● Dataset entries:

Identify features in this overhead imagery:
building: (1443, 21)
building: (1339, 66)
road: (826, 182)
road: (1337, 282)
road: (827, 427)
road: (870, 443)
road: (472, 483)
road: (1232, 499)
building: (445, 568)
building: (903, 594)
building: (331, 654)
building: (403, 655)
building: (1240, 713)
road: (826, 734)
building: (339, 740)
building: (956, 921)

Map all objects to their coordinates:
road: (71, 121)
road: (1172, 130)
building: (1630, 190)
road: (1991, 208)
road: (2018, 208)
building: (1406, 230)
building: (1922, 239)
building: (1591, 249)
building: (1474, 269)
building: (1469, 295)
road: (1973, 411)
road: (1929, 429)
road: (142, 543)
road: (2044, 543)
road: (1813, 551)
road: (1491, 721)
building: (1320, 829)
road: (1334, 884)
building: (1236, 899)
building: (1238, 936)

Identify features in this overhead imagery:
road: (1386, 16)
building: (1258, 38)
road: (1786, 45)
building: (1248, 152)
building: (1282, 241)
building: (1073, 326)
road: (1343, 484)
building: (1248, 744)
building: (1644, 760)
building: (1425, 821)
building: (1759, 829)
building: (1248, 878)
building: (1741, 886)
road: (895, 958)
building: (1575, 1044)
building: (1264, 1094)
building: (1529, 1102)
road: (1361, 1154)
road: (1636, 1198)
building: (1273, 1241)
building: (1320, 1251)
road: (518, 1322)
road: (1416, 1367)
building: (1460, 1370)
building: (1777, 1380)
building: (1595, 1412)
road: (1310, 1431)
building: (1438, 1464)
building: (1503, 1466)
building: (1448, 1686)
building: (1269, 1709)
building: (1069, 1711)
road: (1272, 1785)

● EXERCISE DETAILS: Write the records out once more, word for word.

● RESPONSE:
Identify features in this overhead imagery:
building: (1443, 21)
building: (1339, 66)
road: (826, 182)
road: (1337, 282)
road: (827, 427)
road: (870, 443)
road: (472, 483)
road: (1232, 499)
building: (445, 568)
building: (903, 594)
building: (331, 654)
building: (403, 655)
building: (1240, 713)
road: (826, 734)
building: (339, 740)
building: (956, 921)

Map all objects to their coordinates:
road: (71, 121)
road: (1172, 130)
building: (1630, 190)
road: (1991, 208)
road: (2018, 208)
building: (1406, 230)
building: (1922, 239)
building: (1591, 249)
building: (1474, 269)
building: (1469, 295)
road: (1973, 411)
road: (1929, 429)
road: (142, 543)
road: (2044, 543)
road: (1813, 551)
road: (1491, 721)
building: (1320, 829)
road: (1334, 884)
building: (1236, 899)
building: (1238, 936)

Identify features in this overhead imagery:
road: (1386, 16)
building: (1258, 38)
road: (1786, 45)
building: (1248, 152)
building: (1282, 241)
building: (1073, 326)
road: (1343, 484)
building: (1248, 744)
building: (1644, 760)
building: (1425, 821)
building: (1759, 829)
building: (1248, 878)
building: (1741, 886)
road: (895, 958)
building: (1575, 1044)
building: (1264, 1094)
building: (1529, 1102)
road: (1361, 1154)
road: (1636, 1198)
building: (1273, 1241)
building: (1320, 1251)
road: (518, 1322)
road: (1416, 1367)
building: (1460, 1370)
building: (1777, 1380)
building: (1595, 1412)
road: (1310, 1431)
building: (1438, 1464)
building: (1503, 1466)
building: (1448, 1686)
building: (1269, 1709)
building: (1069, 1711)
road: (1272, 1785)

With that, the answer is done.